What is required. Exactly the lines from the one containing "C2: 4700uF (plus" through the end of the entries, both ends included, are to be output.

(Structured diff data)
□ □ □ □ □

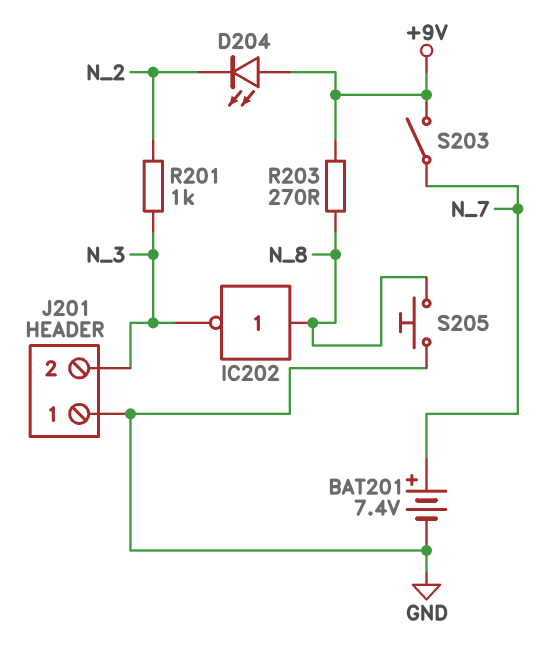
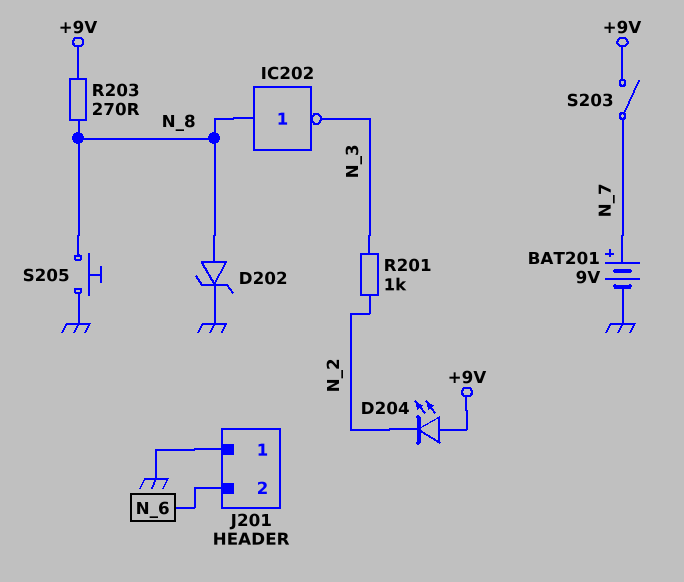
BAT201: 7.4V (plus N_7, minus GND) -> 9V (plus N_7, minus GND)
D202: none -> zener (A N_8, K GND)
J201 pin 2: N_3 -> N_6

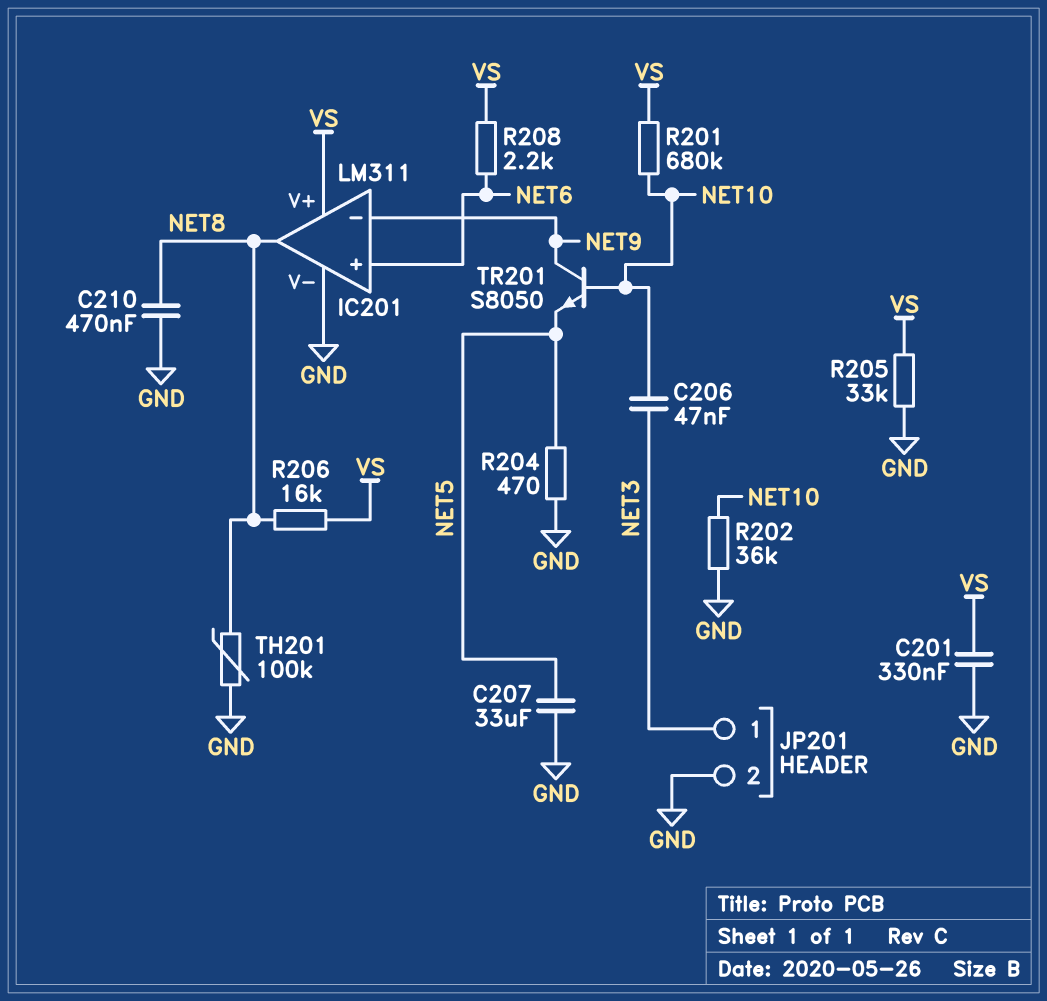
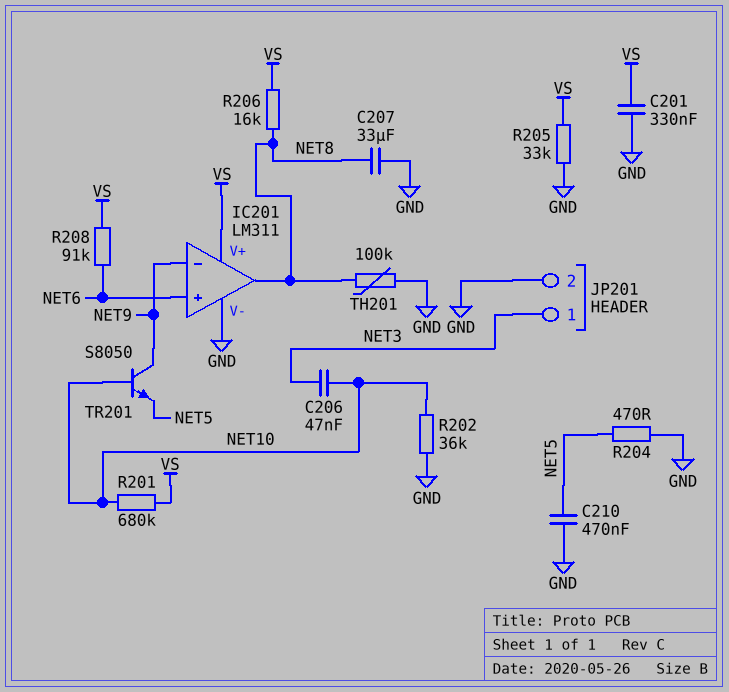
C207: 33uF (GND, NET5) -> 33uF (GND, NET8)
C210: 470nF (GND, NET8) -> 470nF (GND, NET5)
R208: 2.2k (NET6, VS) -> 91k (NET6, VS)

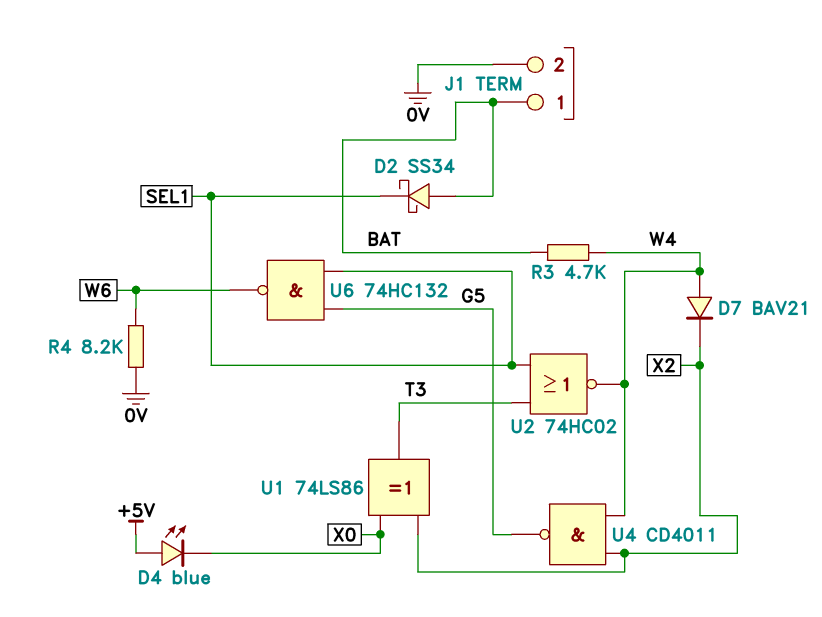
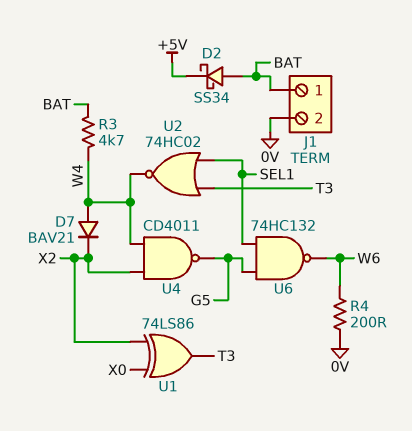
D2: schottky SS34 (A BAT, K SEL1) -> schottky SS34 (A BAT, K +5V)
D4: LED blue (A +5V, K X0) -> none
R4: 8.2k (0V, W6) -> 200 (0V, W6)

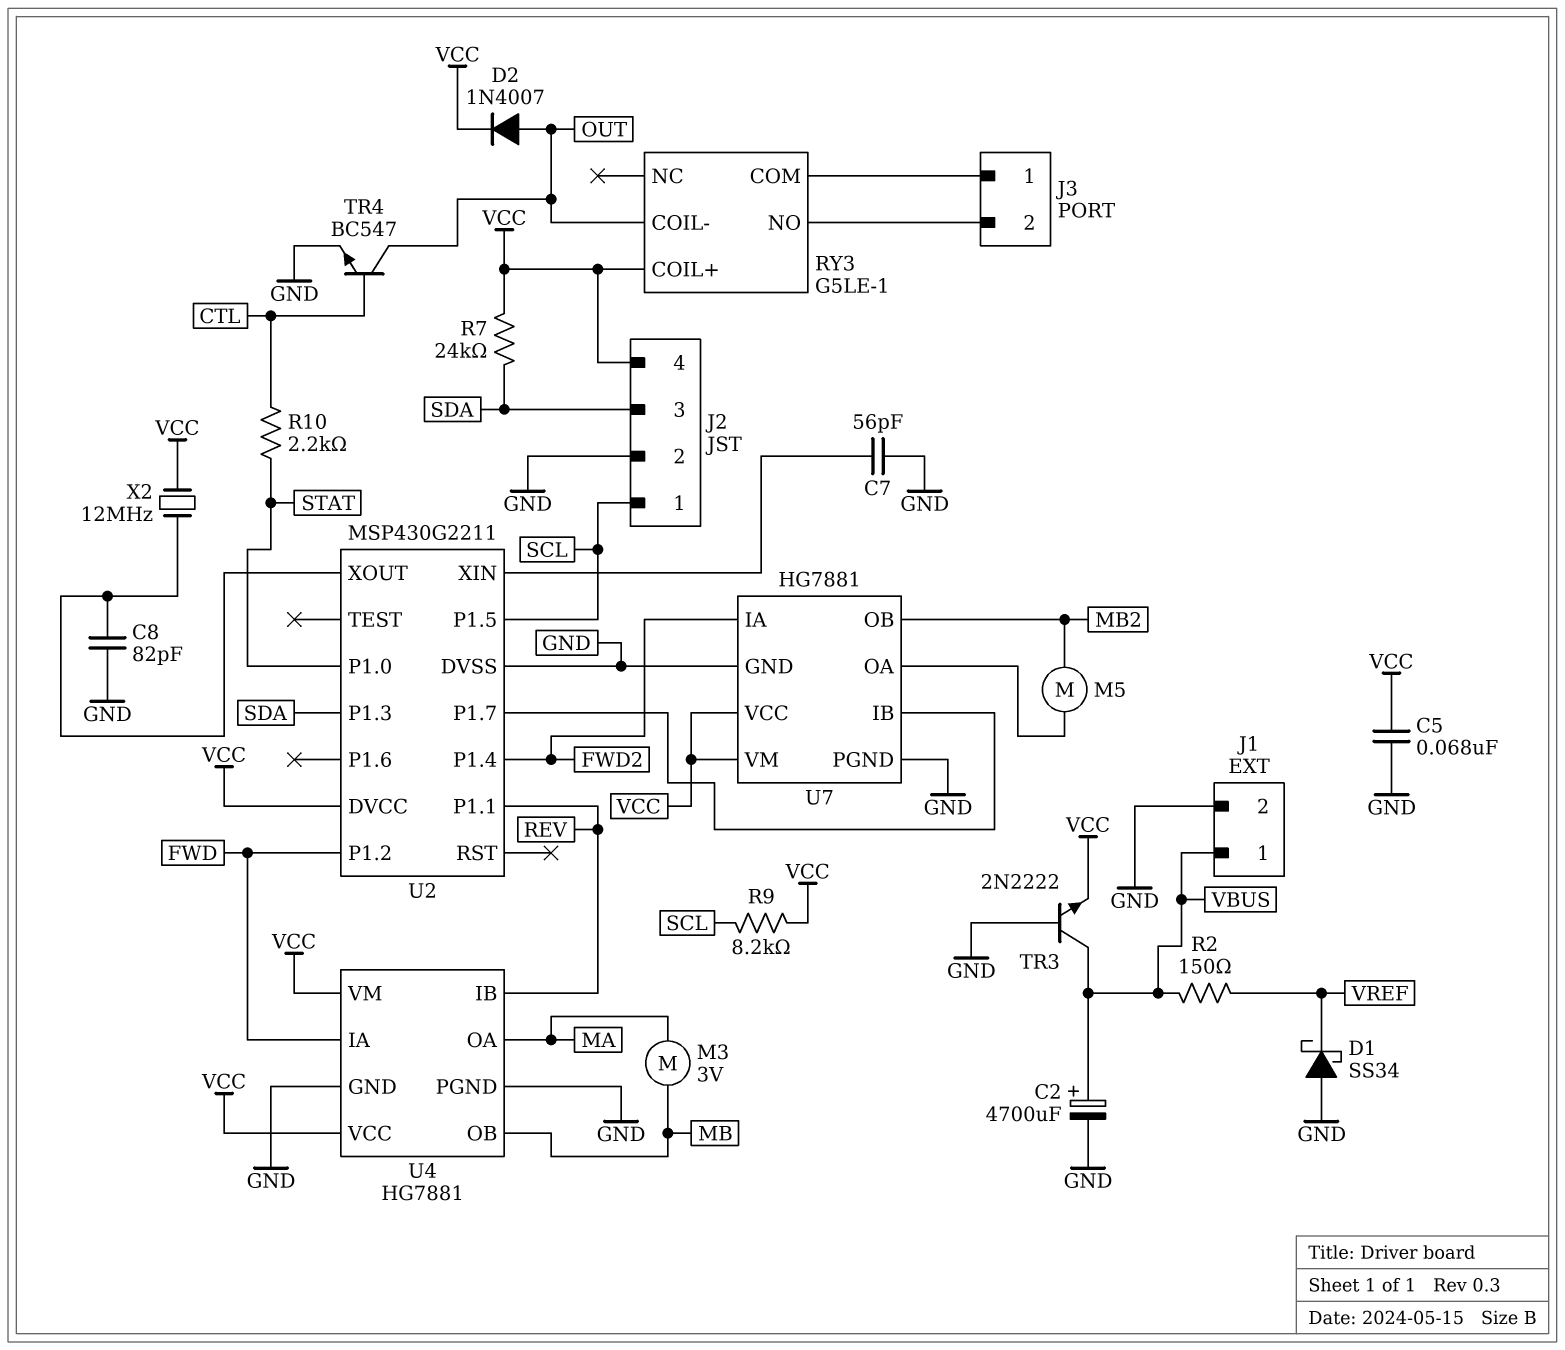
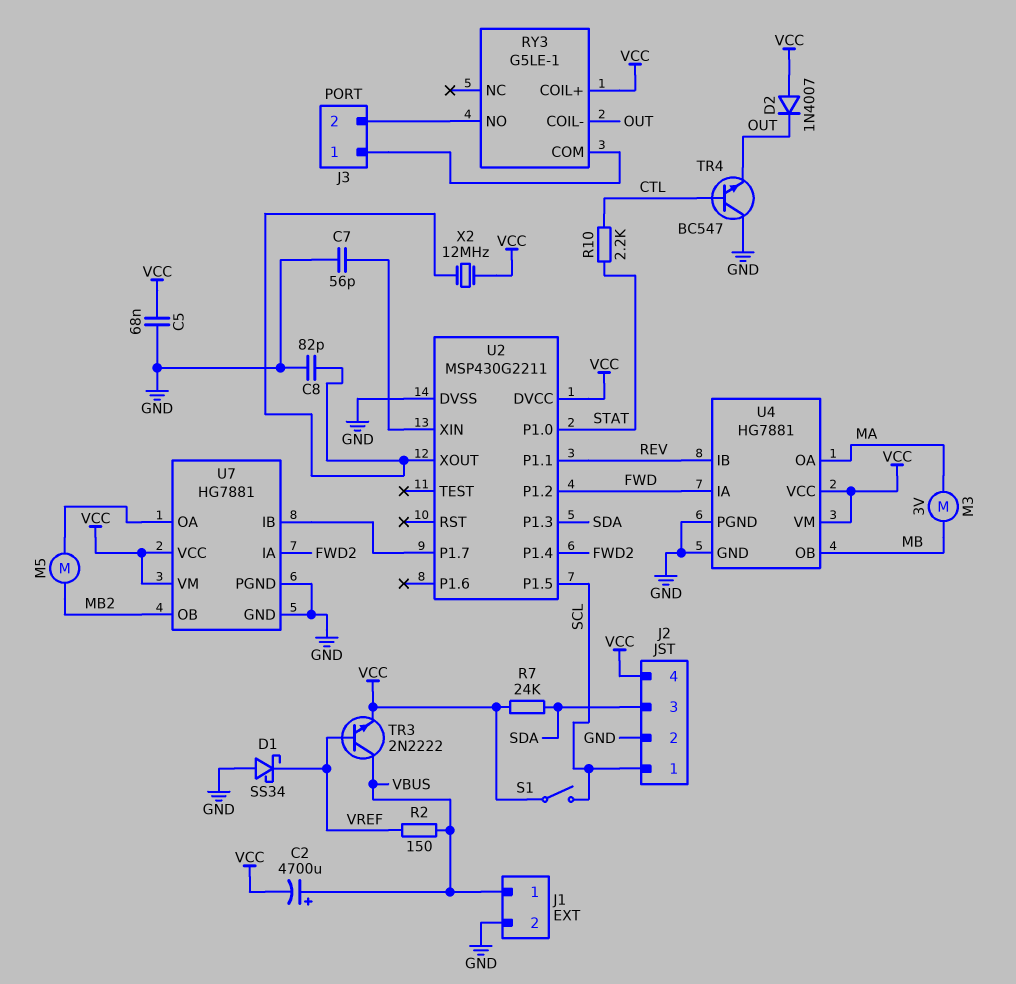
C2: 4700uF (plus VBUS, minus GND) -> 4700uF (plus VBUS, minus VCC)
D2: diode 1N4007 (A OUT, K VCC) -> diode 1N4007 (A VCC, K OUT)
R9: 8.2k (SCL, VCC) -> none
S1: none -> switch (SCL, VCC)
TR3: NPN 2N2222 (B GND, C VBUS, E VCC) -> NPN 2N2222 (B VREF, C VBUS, E VCC)
TR4: NPN BC547 (B CTL, C OUT, E GND) -> NPN BC547 (B CTL, C GND, E OUT)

□ □ □ □ □

Exercise output.
C2: 4700uF (plus VBUS, minus GND) -> 4700uF (plus VBUS, minus VCC)
D2: diode 1N4007 (A OUT, K VCC) -> diode 1N4007 (A VCC, K OUT)
R9: 8.2k (SCL, VCC) -> none
S1: none -> switch (SCL, VCC)
TR3: NPN 2N2222 (B GND, C VBUS, E VCC) -> NPN 2N2222 (B VREF, C VBUS, E VCC)
TR4: NPN BC547 (B CTL, C OUT, E GND) -> NPN BC547 (B CTL, C GND, E OUT)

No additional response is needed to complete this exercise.